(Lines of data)
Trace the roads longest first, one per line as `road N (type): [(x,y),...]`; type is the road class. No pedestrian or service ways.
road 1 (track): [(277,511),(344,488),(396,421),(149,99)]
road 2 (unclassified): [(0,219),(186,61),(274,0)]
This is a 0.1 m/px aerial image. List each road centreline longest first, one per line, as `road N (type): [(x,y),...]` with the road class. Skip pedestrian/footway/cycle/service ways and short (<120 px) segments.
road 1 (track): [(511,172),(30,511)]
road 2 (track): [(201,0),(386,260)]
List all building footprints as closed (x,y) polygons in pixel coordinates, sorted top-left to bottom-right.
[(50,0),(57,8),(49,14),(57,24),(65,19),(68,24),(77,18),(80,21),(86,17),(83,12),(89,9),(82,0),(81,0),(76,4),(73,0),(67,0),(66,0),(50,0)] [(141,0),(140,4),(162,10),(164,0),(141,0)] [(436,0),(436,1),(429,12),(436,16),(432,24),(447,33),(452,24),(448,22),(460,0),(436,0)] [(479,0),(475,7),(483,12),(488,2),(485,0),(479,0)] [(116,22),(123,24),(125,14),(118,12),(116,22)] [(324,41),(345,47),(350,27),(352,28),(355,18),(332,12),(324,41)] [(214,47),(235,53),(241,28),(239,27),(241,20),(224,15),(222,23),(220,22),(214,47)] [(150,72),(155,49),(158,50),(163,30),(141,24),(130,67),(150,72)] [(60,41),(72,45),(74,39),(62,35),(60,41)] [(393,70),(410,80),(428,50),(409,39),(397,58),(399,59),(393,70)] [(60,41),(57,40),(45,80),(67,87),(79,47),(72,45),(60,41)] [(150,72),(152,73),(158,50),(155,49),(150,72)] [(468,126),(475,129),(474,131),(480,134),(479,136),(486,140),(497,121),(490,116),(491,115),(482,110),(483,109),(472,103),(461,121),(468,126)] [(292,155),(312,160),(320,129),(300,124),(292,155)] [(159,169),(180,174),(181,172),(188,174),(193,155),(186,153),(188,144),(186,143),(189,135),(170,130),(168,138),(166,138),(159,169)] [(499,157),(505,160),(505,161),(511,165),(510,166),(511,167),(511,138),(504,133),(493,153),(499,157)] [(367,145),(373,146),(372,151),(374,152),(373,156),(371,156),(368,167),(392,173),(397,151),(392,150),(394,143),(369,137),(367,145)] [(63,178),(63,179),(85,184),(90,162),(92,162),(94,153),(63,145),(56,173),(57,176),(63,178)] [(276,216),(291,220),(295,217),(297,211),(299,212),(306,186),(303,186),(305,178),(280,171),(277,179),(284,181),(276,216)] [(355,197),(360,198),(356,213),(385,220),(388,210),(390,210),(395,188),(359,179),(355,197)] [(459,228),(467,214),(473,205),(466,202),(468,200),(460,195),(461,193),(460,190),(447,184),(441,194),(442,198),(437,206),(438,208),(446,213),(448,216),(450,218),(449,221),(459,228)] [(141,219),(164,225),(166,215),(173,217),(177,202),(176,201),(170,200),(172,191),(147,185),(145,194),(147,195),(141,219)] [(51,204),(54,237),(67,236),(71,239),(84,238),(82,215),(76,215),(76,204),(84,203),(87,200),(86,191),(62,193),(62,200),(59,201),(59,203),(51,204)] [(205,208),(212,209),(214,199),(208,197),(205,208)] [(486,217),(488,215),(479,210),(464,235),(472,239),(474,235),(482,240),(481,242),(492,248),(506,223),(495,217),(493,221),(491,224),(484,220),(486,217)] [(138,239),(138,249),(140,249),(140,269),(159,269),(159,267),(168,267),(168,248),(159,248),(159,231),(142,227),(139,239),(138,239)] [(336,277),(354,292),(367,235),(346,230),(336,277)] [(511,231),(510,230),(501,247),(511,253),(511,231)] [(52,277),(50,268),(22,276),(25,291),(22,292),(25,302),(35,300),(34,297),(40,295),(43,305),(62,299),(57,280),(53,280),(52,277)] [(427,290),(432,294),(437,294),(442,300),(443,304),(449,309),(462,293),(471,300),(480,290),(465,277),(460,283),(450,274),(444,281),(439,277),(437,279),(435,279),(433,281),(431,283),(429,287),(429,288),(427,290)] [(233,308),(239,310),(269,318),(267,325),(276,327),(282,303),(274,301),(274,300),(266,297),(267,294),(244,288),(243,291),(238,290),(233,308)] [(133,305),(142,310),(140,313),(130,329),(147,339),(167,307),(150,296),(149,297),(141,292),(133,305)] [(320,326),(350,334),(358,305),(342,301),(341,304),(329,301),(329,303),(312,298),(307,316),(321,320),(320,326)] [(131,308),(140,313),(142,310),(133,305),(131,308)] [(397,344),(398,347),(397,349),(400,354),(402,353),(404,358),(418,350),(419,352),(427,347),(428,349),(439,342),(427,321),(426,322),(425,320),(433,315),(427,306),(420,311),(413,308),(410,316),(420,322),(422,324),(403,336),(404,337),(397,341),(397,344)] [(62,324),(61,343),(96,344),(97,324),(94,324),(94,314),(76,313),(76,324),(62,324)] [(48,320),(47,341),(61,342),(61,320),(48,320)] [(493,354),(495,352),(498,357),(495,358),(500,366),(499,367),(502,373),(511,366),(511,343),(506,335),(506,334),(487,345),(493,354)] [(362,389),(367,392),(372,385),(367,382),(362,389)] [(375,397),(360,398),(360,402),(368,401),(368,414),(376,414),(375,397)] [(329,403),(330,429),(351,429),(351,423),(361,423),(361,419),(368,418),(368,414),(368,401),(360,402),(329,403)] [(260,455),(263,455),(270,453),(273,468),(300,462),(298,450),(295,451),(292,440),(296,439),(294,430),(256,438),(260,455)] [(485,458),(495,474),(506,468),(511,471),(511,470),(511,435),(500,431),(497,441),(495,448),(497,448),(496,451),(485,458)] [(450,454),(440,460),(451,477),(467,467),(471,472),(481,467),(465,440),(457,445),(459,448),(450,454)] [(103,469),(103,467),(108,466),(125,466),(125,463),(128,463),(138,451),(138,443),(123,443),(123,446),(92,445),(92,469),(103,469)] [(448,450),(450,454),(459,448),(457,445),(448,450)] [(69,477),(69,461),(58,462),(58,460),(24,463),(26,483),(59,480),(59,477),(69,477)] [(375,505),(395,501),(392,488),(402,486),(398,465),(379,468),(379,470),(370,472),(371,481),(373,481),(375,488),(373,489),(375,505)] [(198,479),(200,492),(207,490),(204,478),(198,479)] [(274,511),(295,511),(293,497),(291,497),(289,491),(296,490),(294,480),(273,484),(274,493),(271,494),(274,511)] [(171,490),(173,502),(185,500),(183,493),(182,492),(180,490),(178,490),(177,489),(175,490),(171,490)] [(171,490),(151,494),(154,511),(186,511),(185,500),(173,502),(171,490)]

Exercise task:
Gather every line of the records that contains the string "List". Letter case must match.

Solution to this task:
This is a 0.1 m/px aerial image. List each road centreline longest first, one per line, as `road N (type): [(x,y),...]` with the road class. Skip pedestrian/footway/cycle/service ways and short (<120 px) segments.
List all building footprints as closed (x,y) polygons in pixel coordinates, sorted top-left to bottom-right.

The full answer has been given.